Extracted records
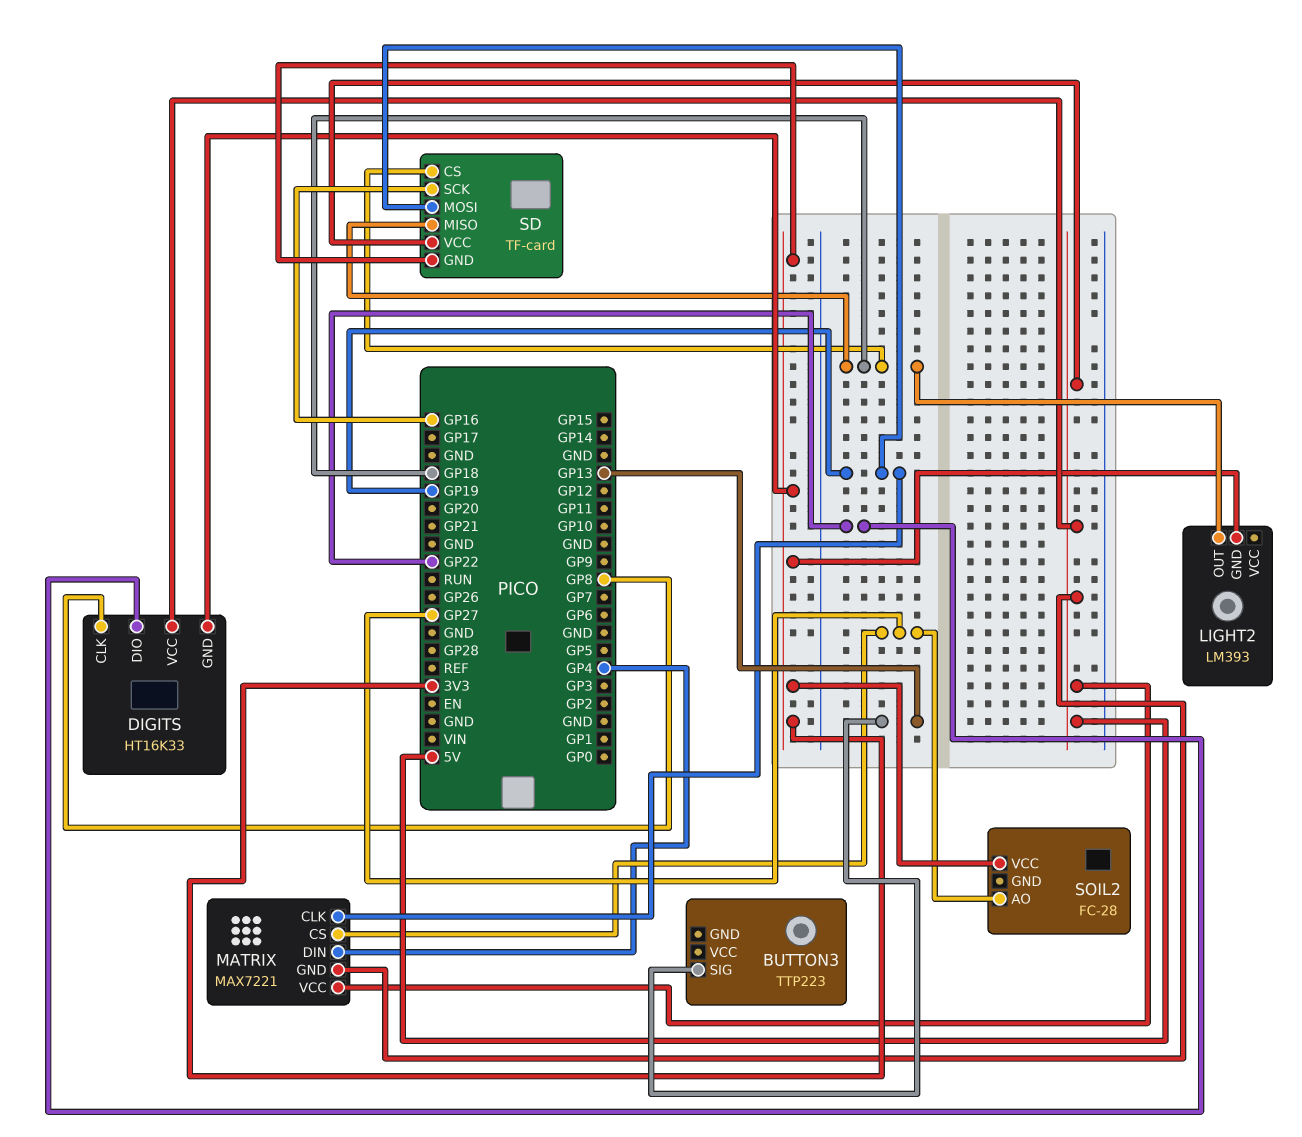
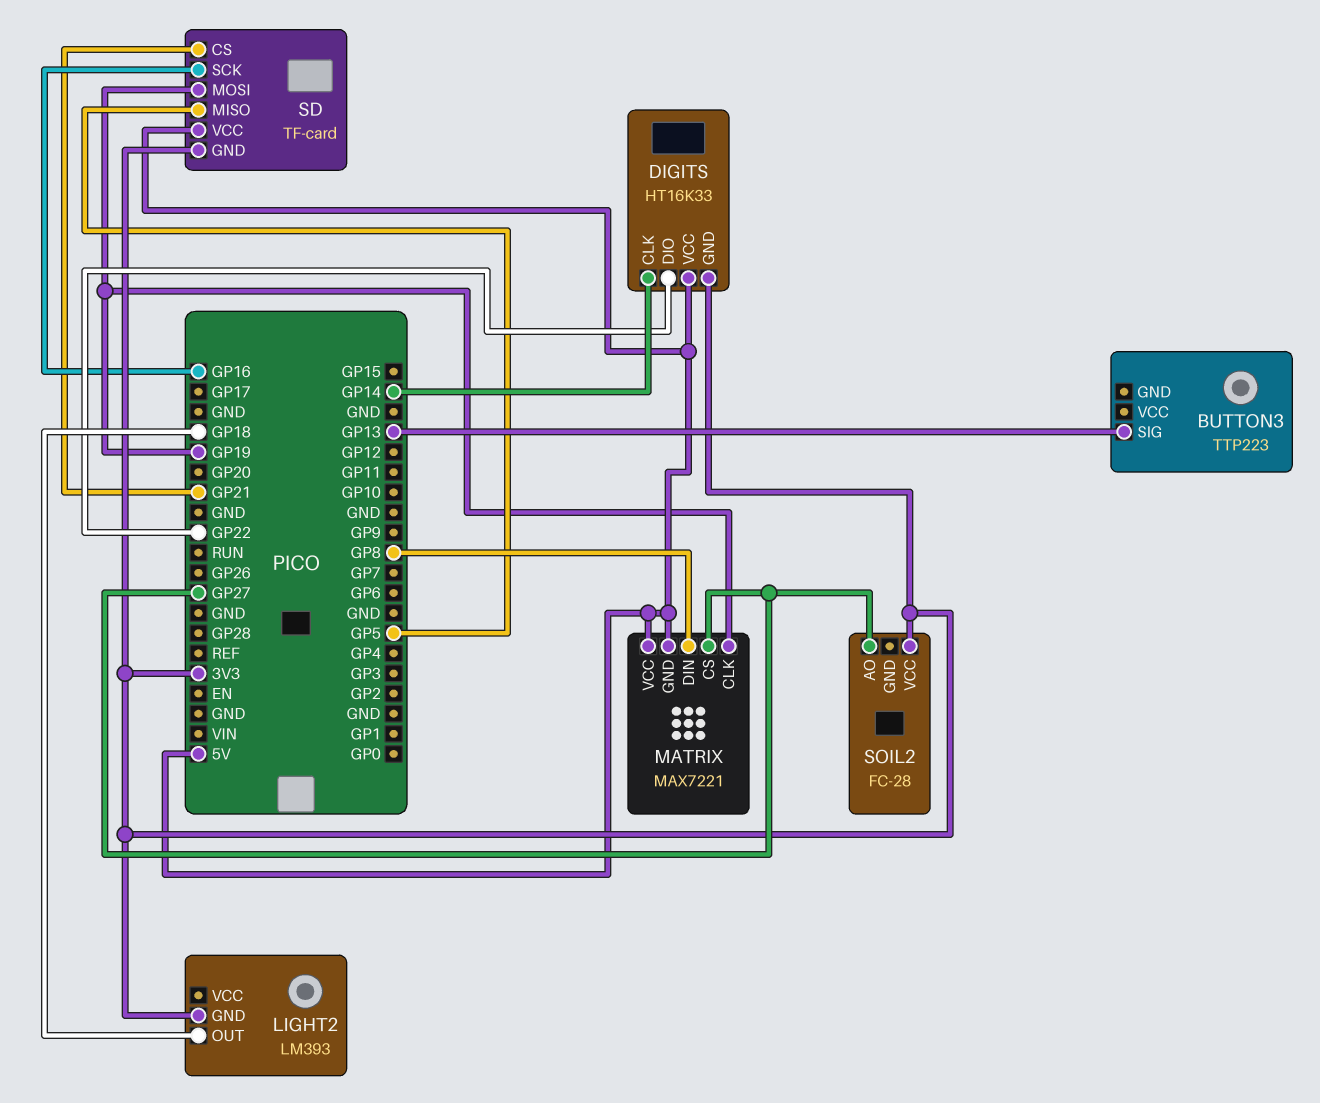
DIGITS pin CLK: GP8 -> GP14
MATRIX pin DIN: GP4 -> GP8
SD pin CS: GP18 -> GP21
SD pin MISO: GP18 -> GP5

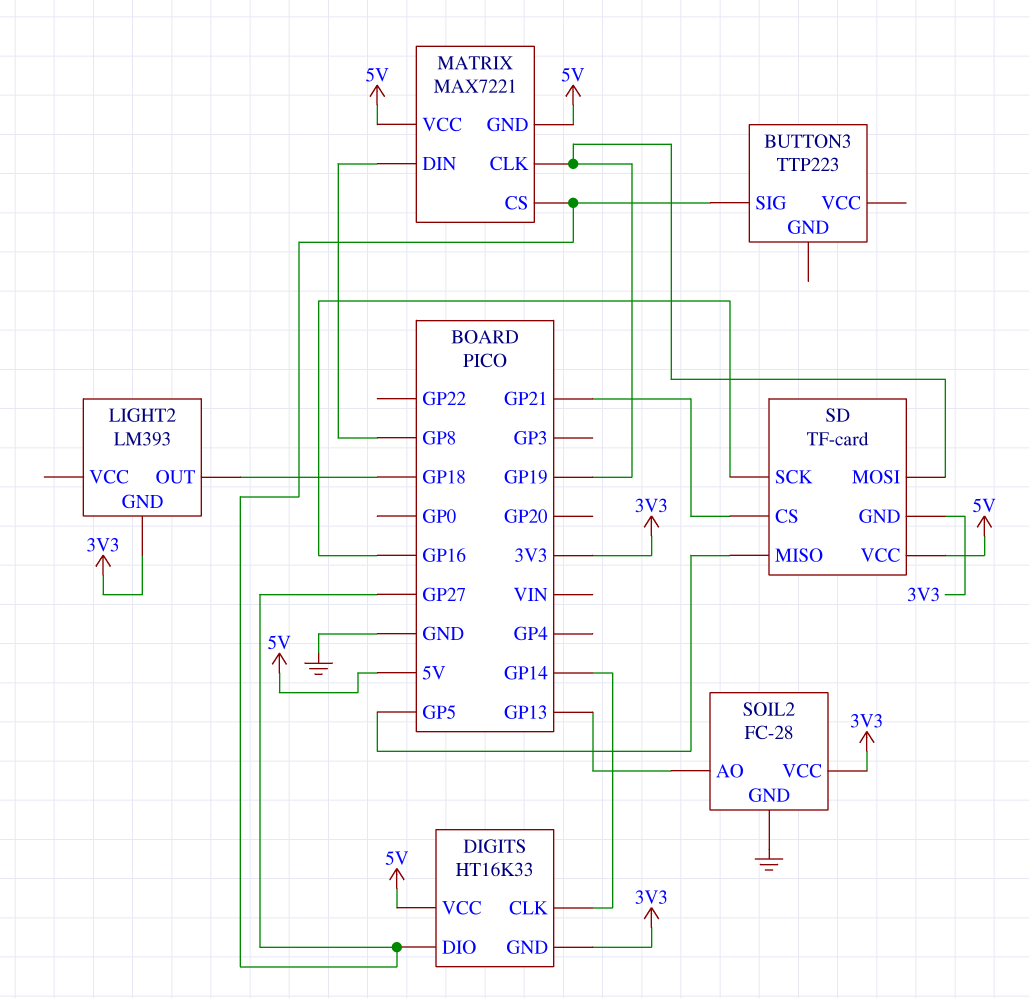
BUTTON3 pin SIG: GP13 -> GP27
DIGITS pin DIO: GP22 -> GP27
SOIL2 pin AO: GP27 -> GP13
SOIL2 pin GND: none -> GND

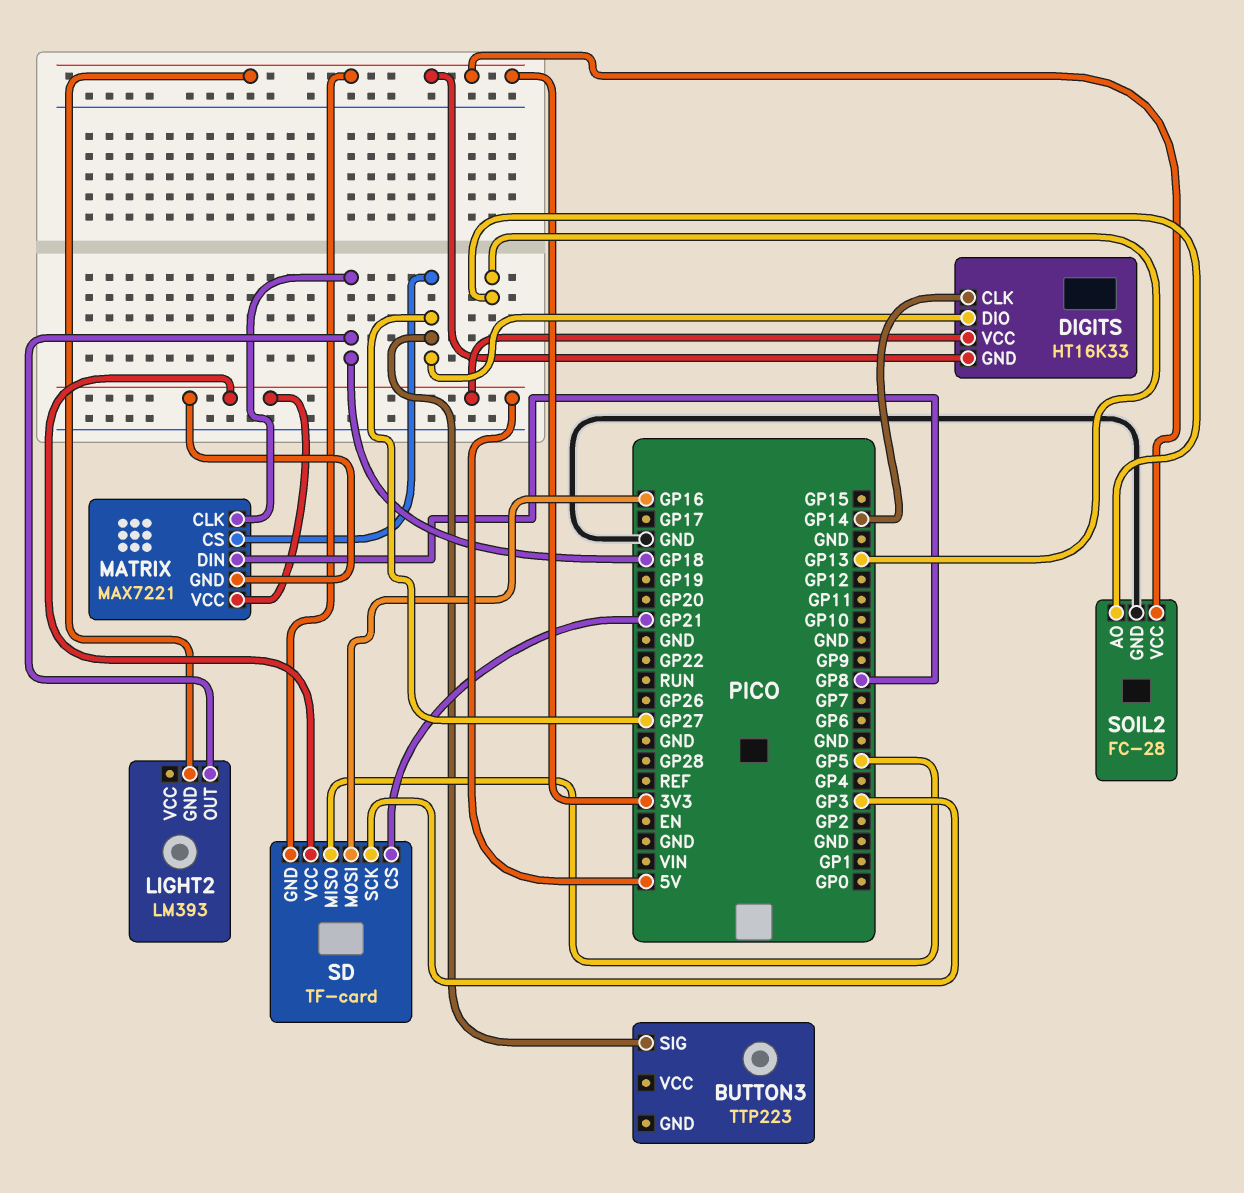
MATRIX pin CLK: GP19 -> GP18
SD pin MOSI: GP19 -> GP16
SD pin SCK: GP16 -> GP3

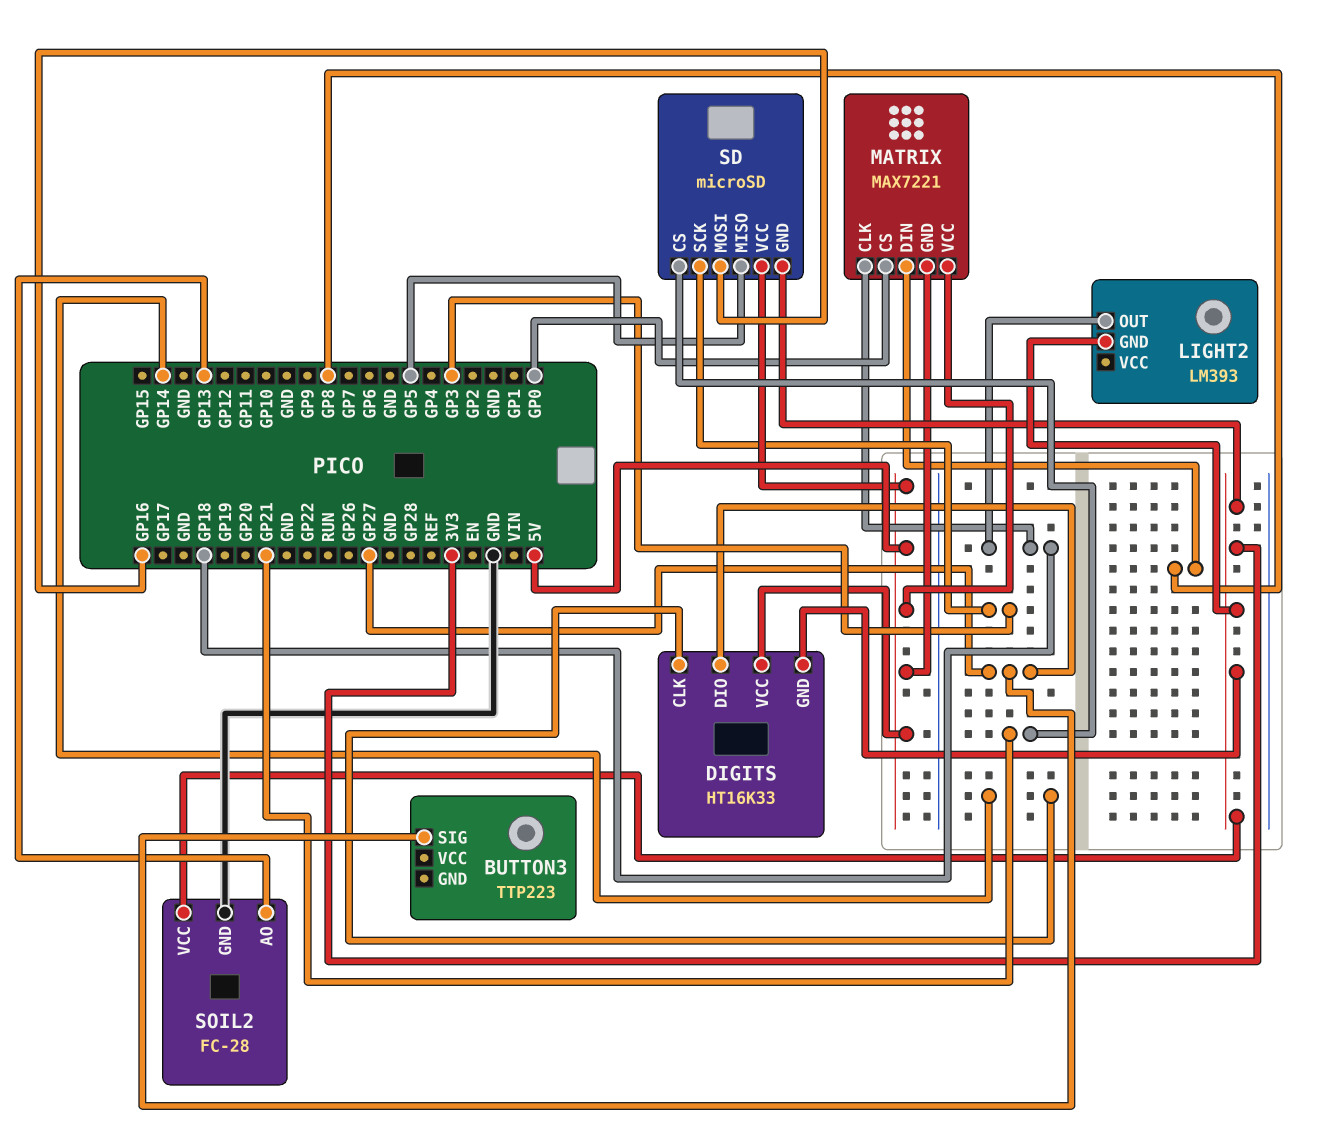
MATRIX pin CS: GP27 -> GP0
SD: TF-card -> microSD

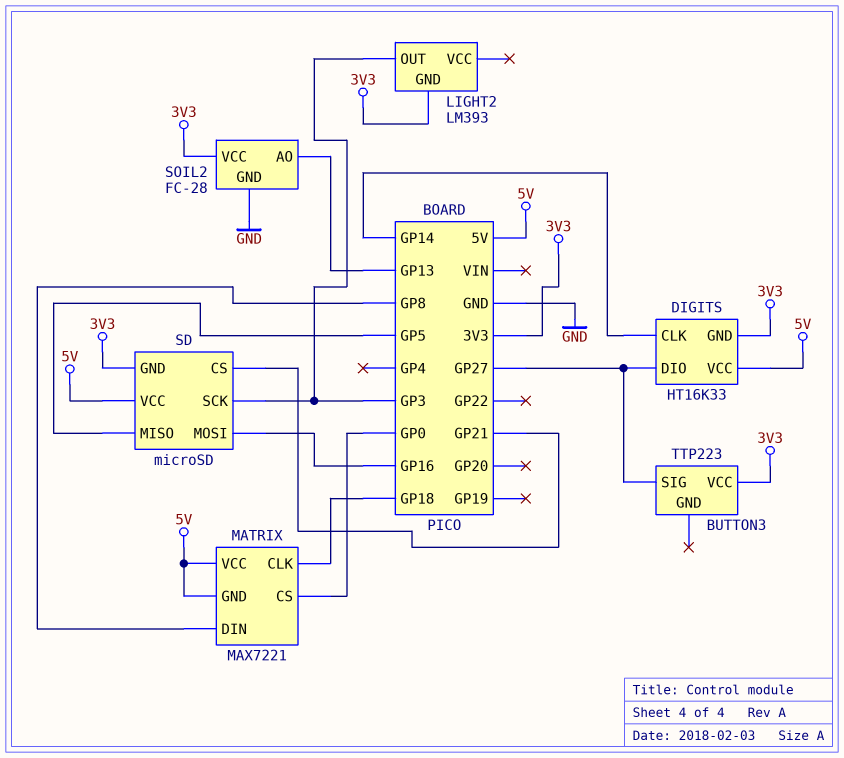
BUTTON3 pin VCC: none -> 3V3
LIGHT2 pin OUT: GP18 -> GP3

- [Instructions to follow]: Your answer must be the full set of entries, set down exactly and without pictures.

- [Response]:
DIGITS pin CLK: GP8 -> GP14
MATRIX pin DIN: GP4 -> GP8
SD pin CS: GP18 -> GP21
SD pin MISO: GP18 -> GP5

BUTTON3 pin SIG: GP13 -> GP27
DIGITS pin DIO: GP22 -> GP27
SOIL2 pin AO: GP27 -> GP13
SOIL2 pin GND: none -> GND

MATRIX pin CLK: GP19 -> GP18
SD pin MOSI: GP19 -> GP16
SD pin SCK: GP16 -> GP3

MATRIX pin CS: GP27 -> GP0
SD: TF-card -> microSD

BUTTON3 pin VCC: none -> 3V3
LIGHT2 pin OUT: GP18 -> GP3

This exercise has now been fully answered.